▶ **Exercise prompt**: The entries shown here must be retyped in full, with no pictures included.
Top of Given entries
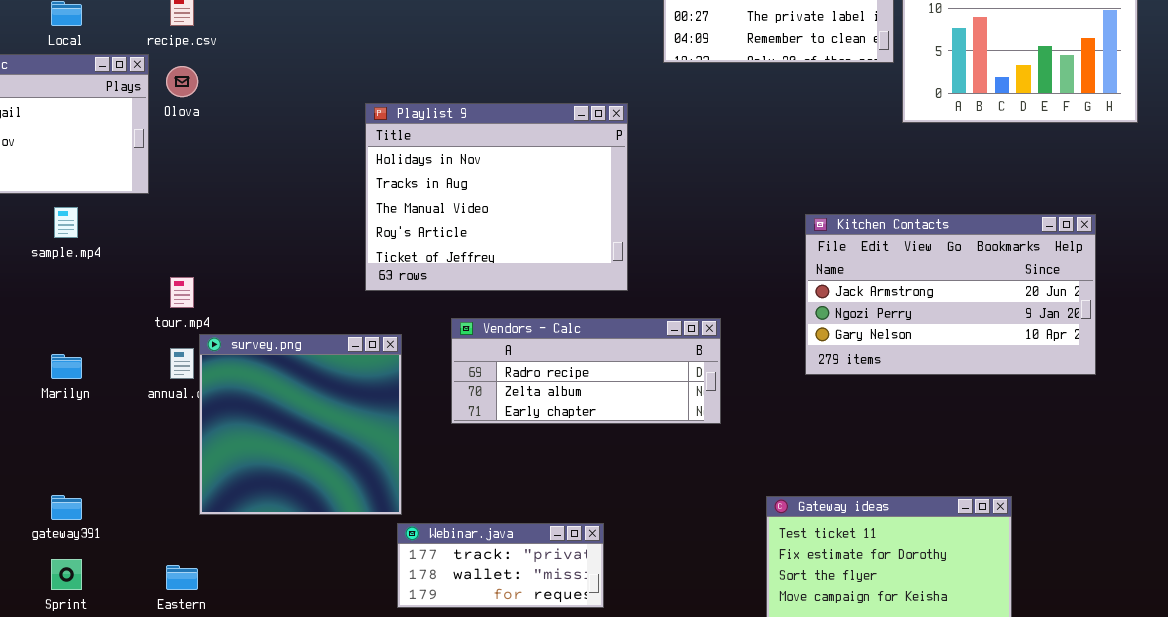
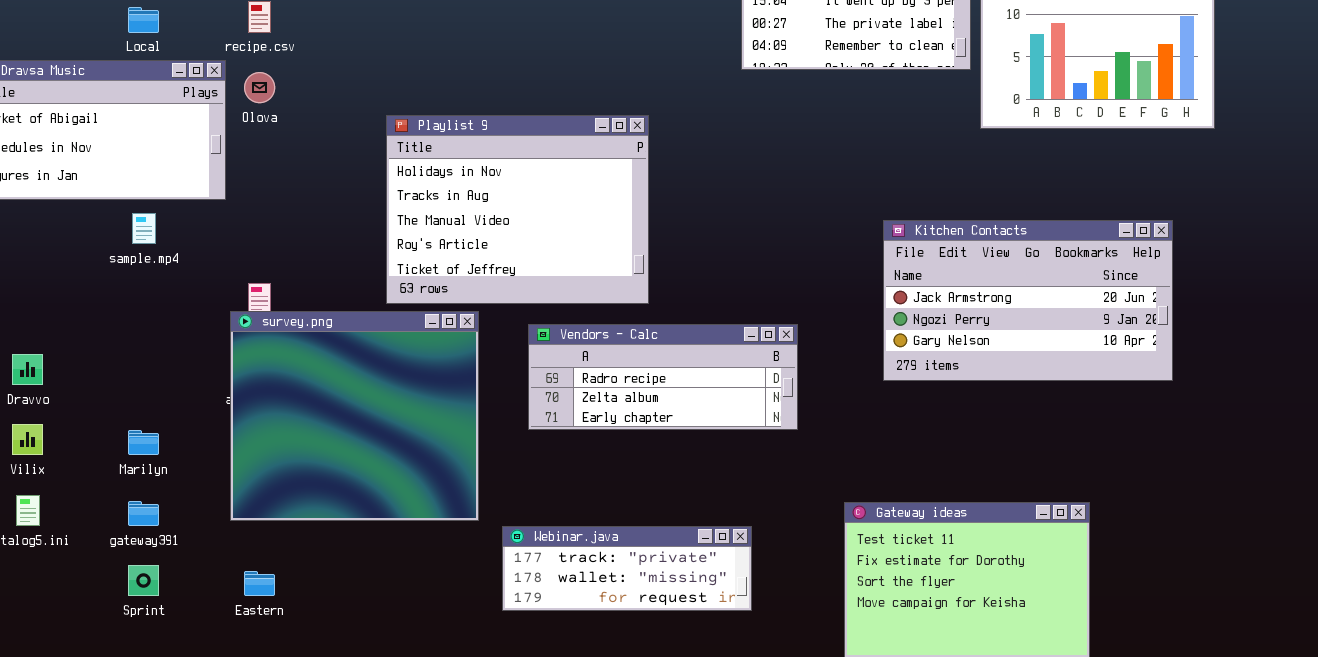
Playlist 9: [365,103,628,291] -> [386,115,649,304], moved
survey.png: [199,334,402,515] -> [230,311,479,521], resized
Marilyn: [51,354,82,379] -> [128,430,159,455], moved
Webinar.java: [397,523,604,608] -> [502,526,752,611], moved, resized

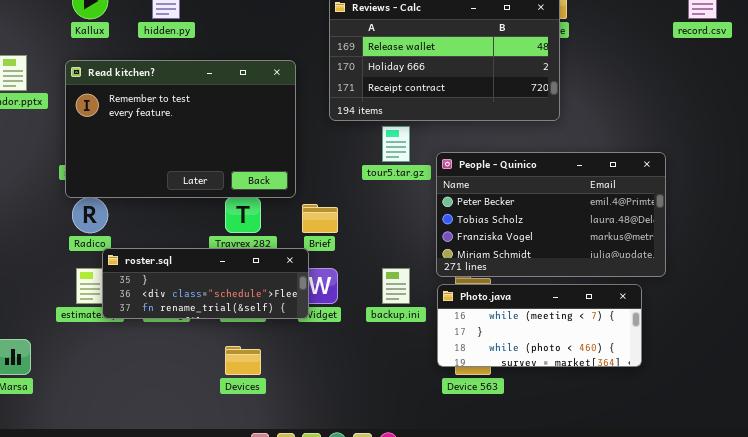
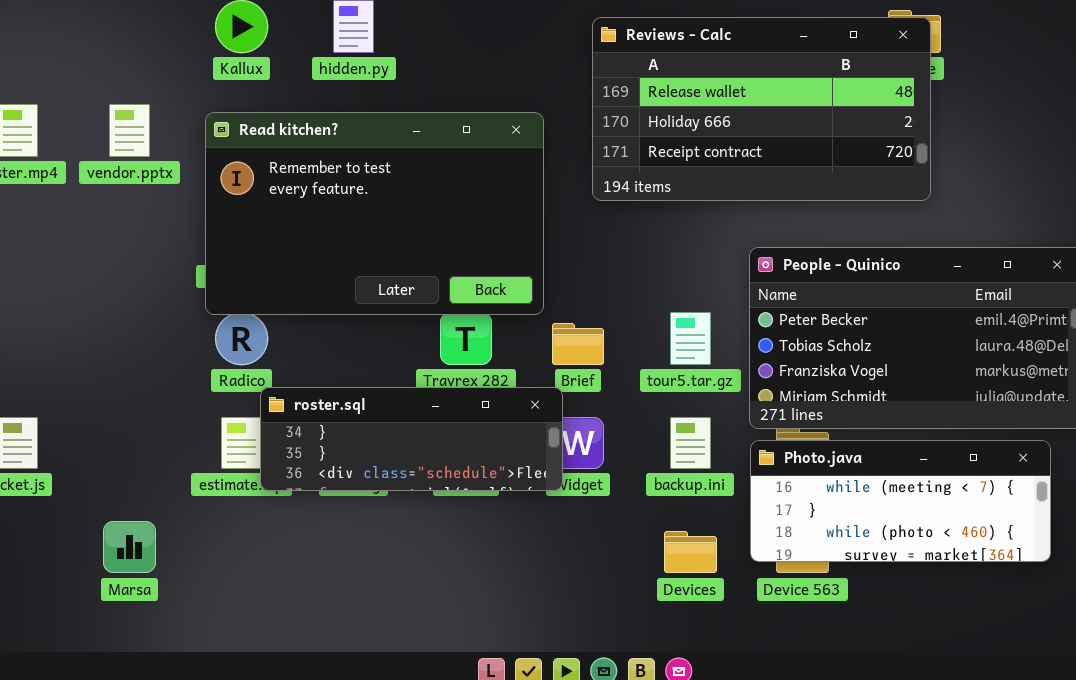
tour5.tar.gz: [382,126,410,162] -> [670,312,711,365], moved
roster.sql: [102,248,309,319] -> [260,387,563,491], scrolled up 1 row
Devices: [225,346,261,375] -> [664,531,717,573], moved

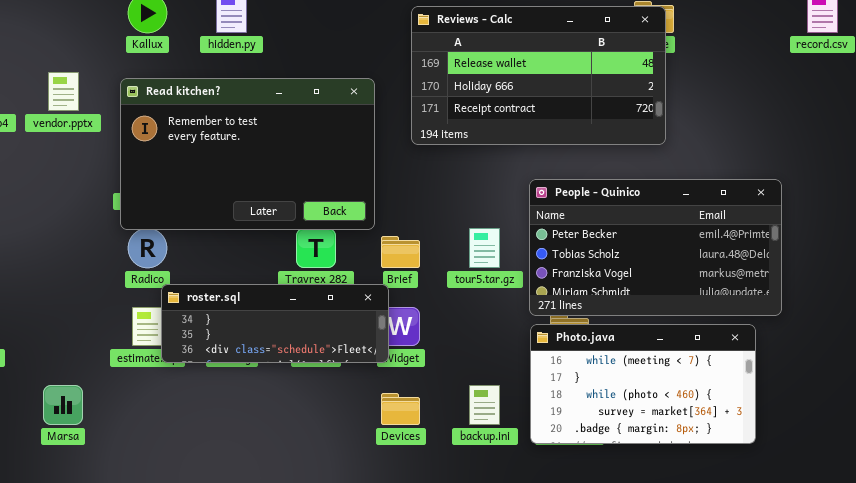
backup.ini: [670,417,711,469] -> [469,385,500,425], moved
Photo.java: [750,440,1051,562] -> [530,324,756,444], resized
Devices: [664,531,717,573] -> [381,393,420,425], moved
Bottom of Given entries
▶ **Task response**:
Playlist 9: [365,103,628,291] -> [386,115,649,304], moved
survey.png: [199,334,402,515] -> [230,311,479,521], resized
Marilyn: [51,354,82,379] -> [128,430,159,455], moved
Webinar.java: [397,523,604,608] -> [502,526,752,611], moved, resized

tour5.tar.gz: [382,126,410,162] -> [670,312,711,365], moved
roster.sql: [102,248,309,319] -> [260,387,563,491], scrolled up 1 row
Devices: [225,346,261,375] -> [664,531,717,573], moved

backup.ini: [670,417,711,469] -> [469,385,500,425], moved
Photo.java: [750,440,1051,562] -> [530,324,756,444], resized
Devices: [664,531,717,573] -> [381,393,420,425], moved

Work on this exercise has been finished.